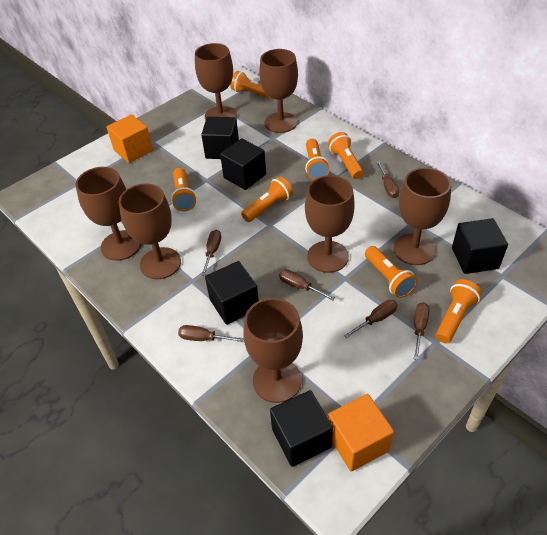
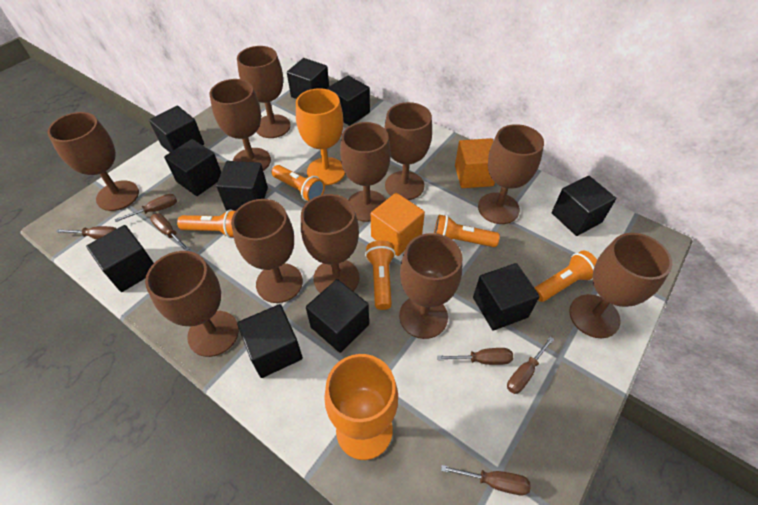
black cube: 5 -> 10
brown goblet: 7 -> 11
orange flashlight: 7 -> 5
orange goblet: 0 -> 2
※
Directions:
Copy out all lines of the listing above that include "orange".

Output:
orange flashlight: 7 -> 5
orange goblet: 0 -> 2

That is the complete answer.